* Goal of the exercise: No pictures go in the copy; everything else in the records below must be output exactly.
*** Opening of Task input ***
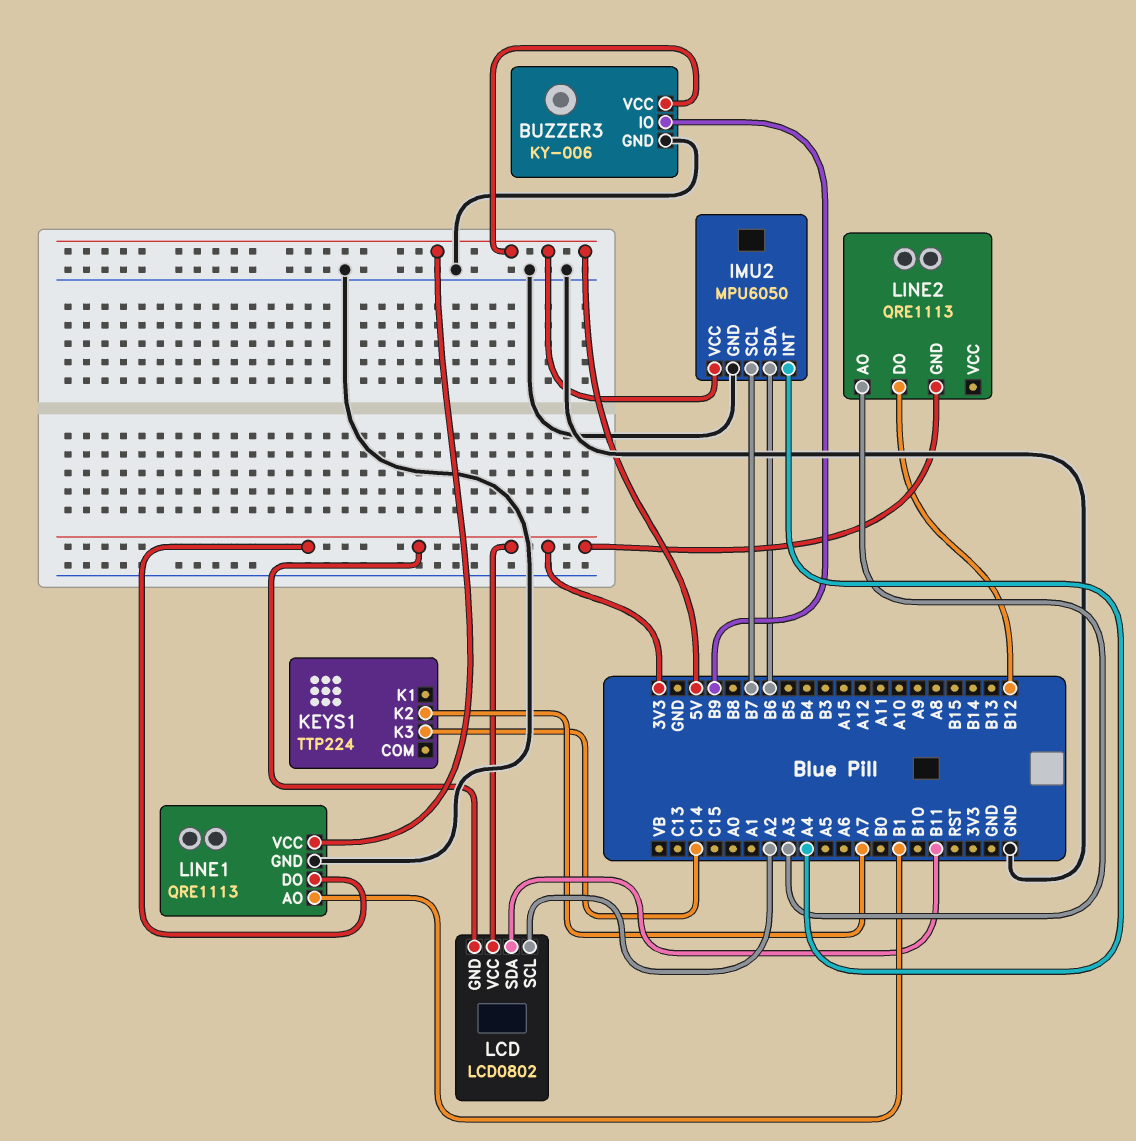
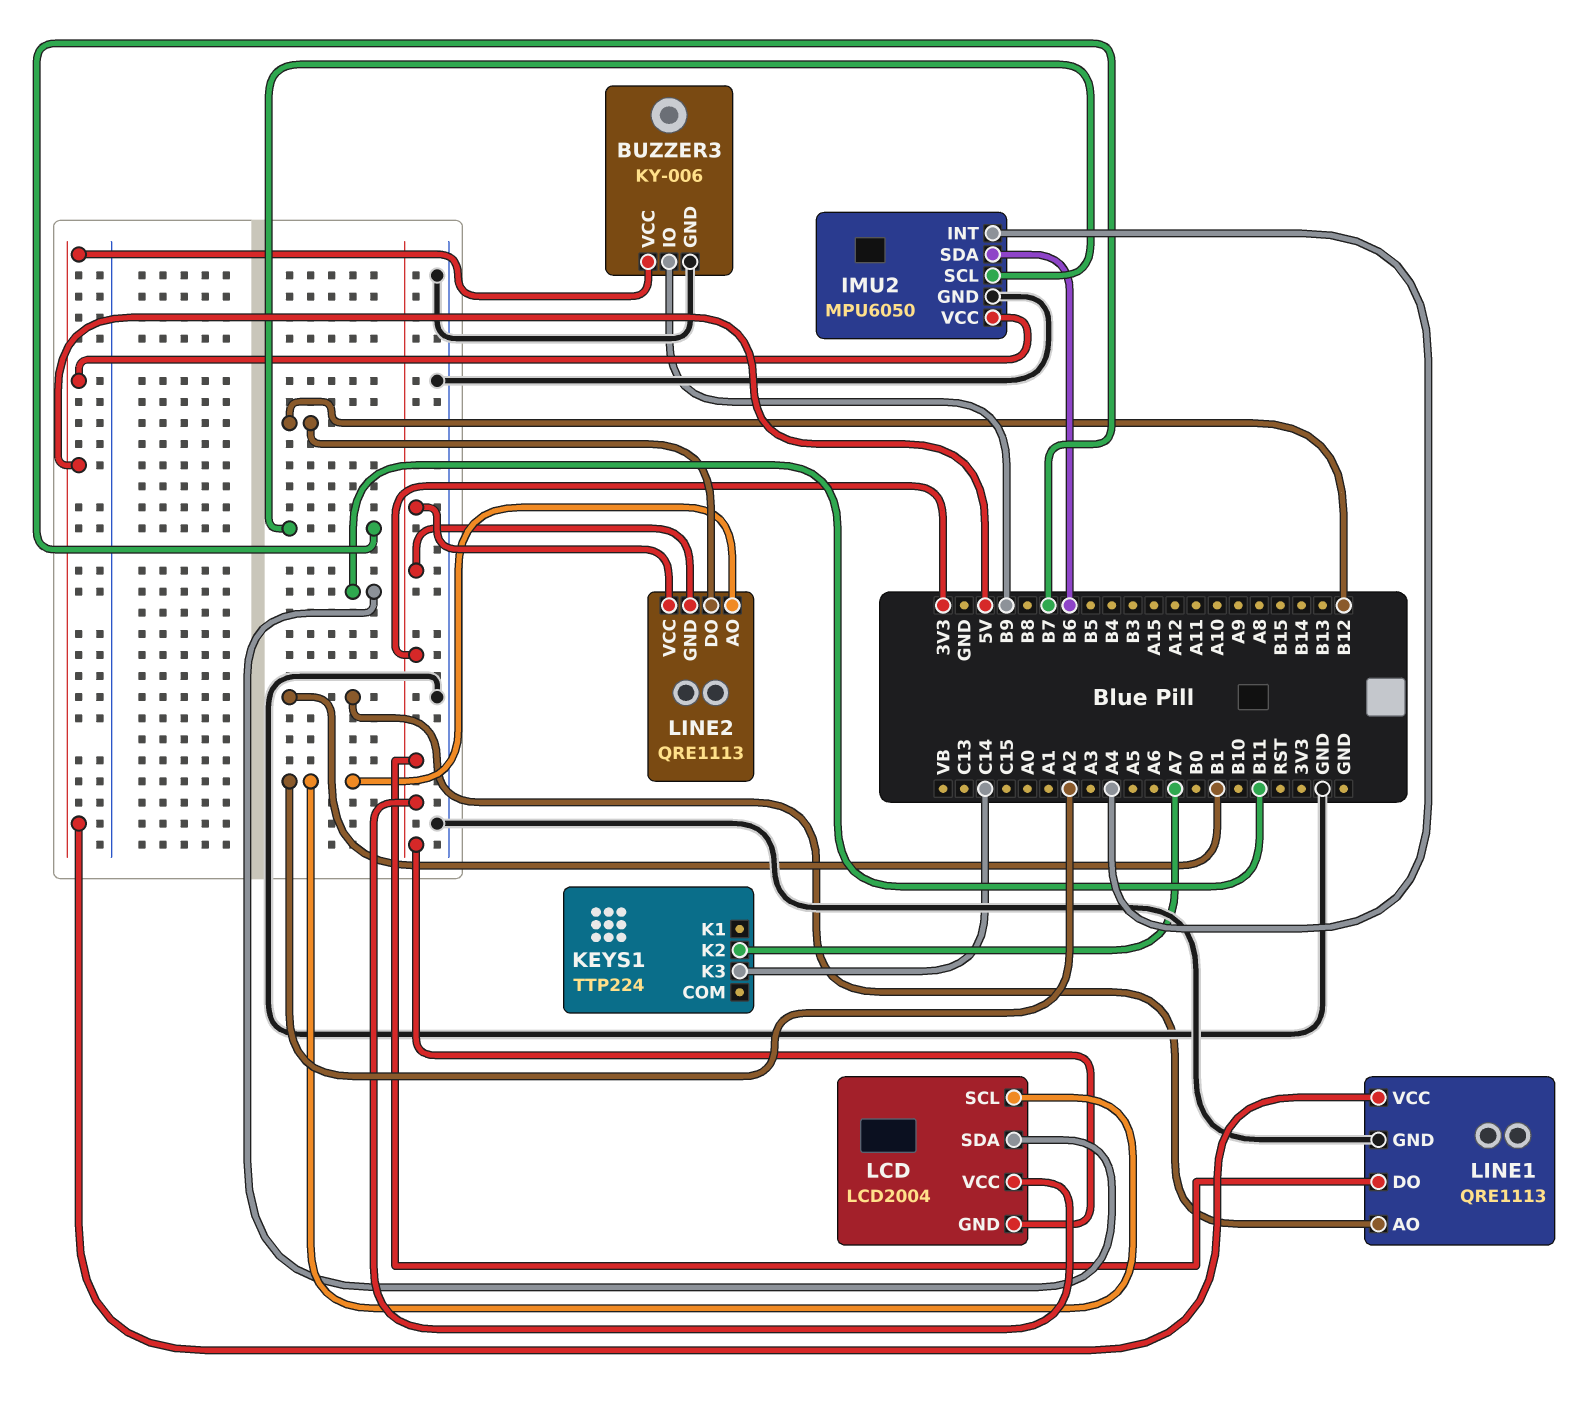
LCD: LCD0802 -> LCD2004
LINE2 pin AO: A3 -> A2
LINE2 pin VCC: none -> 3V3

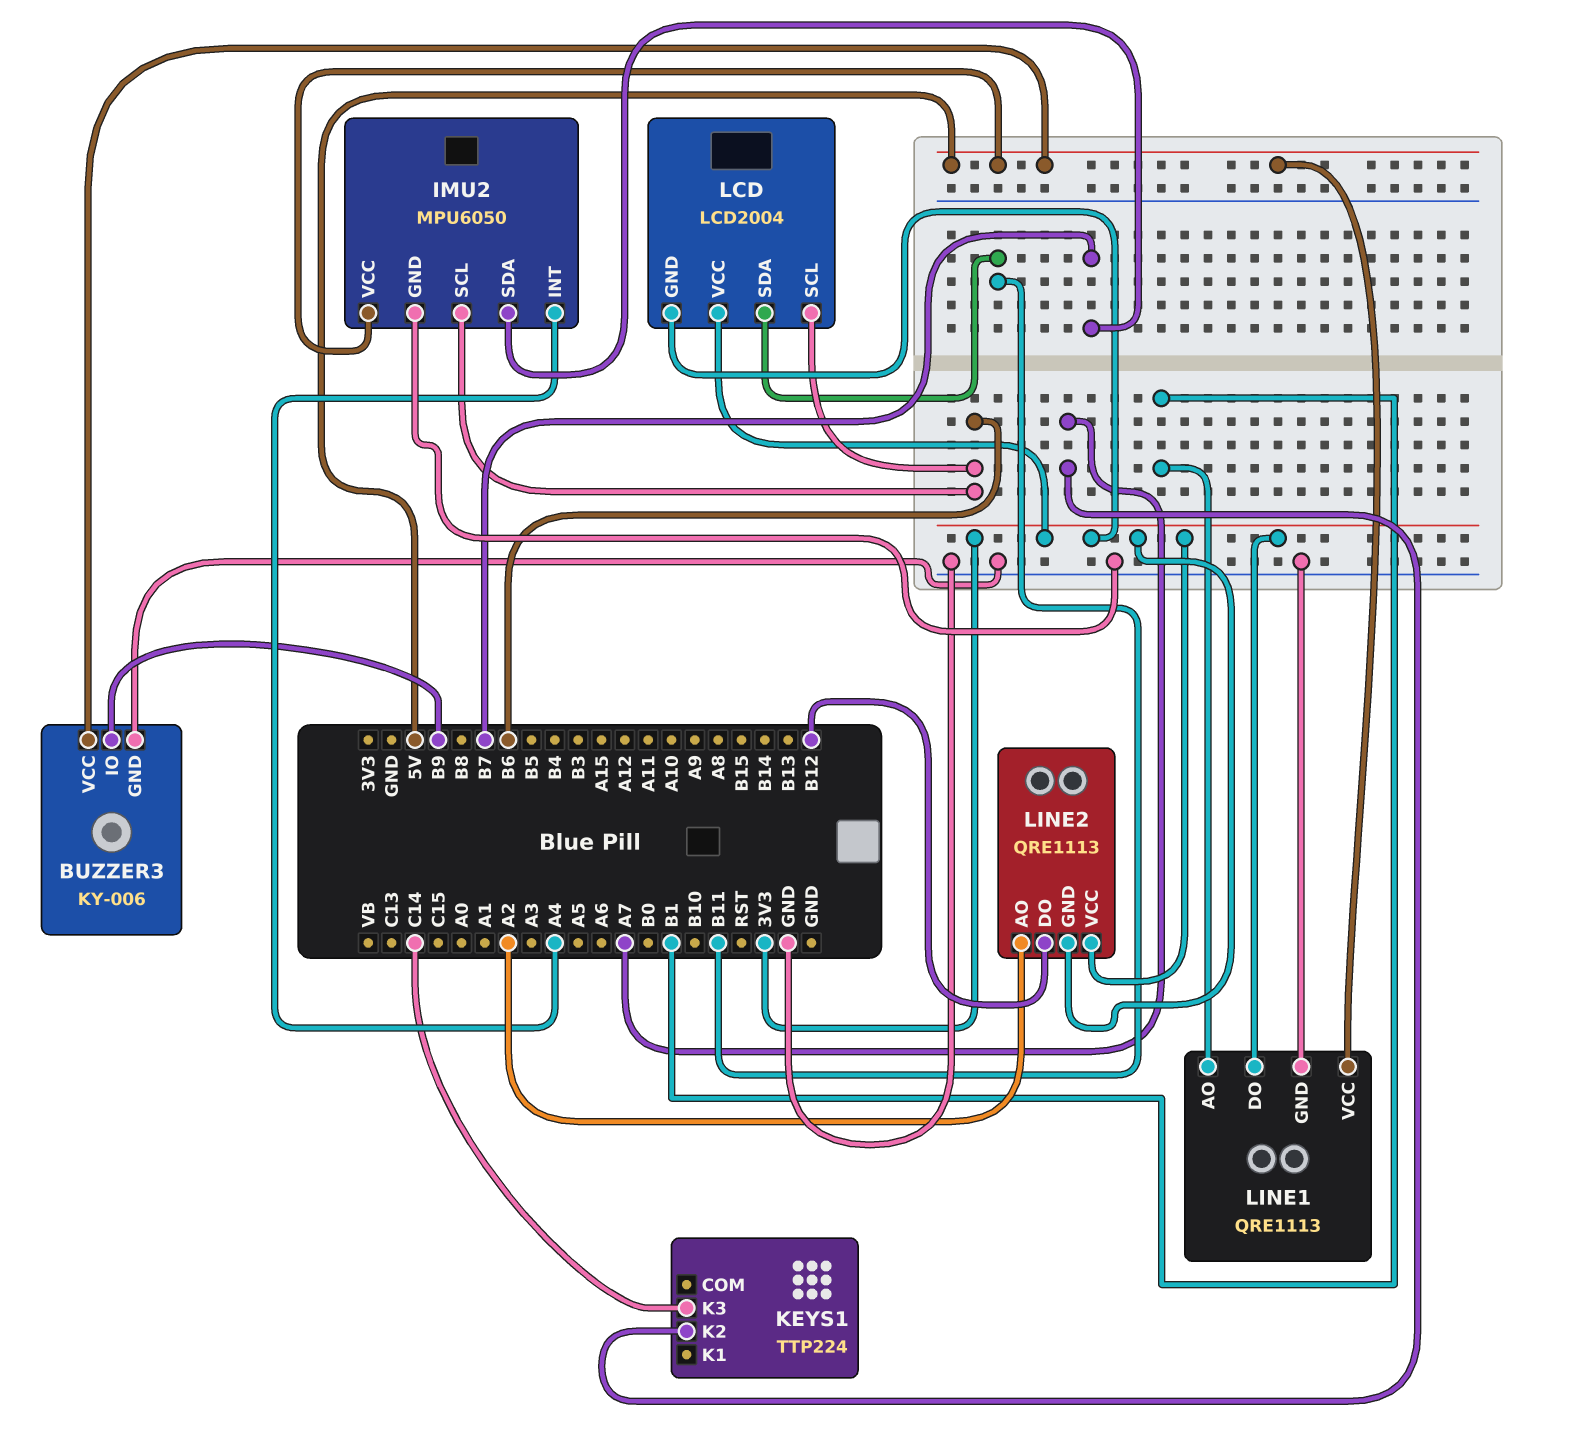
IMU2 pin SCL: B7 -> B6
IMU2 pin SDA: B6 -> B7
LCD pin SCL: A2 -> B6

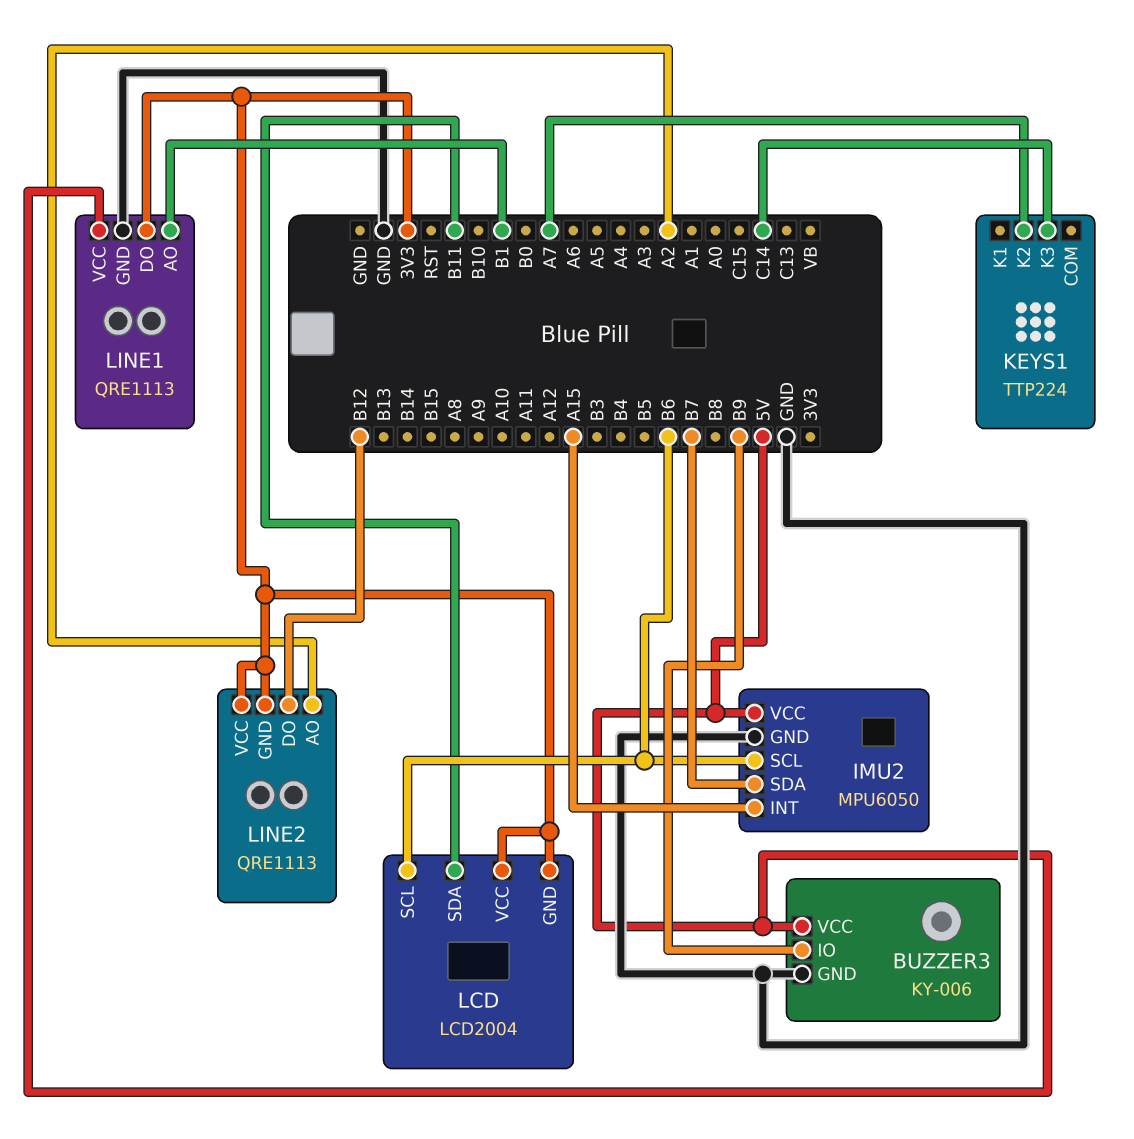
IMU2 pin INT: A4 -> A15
*** Close of Task input ***
* Exercise result:
LCD: LCD0802 -> LCD2004
LINE2 pin AO: A3 -> A2
LINE2 pin VCC: none -> 3V3

IMU2 pin SCL: B7 -> B6
IMU2 pin SDA: B6 -> B7
LCD pin SCL: A2 -> B6

IMU2 pin INT: A4 -> A15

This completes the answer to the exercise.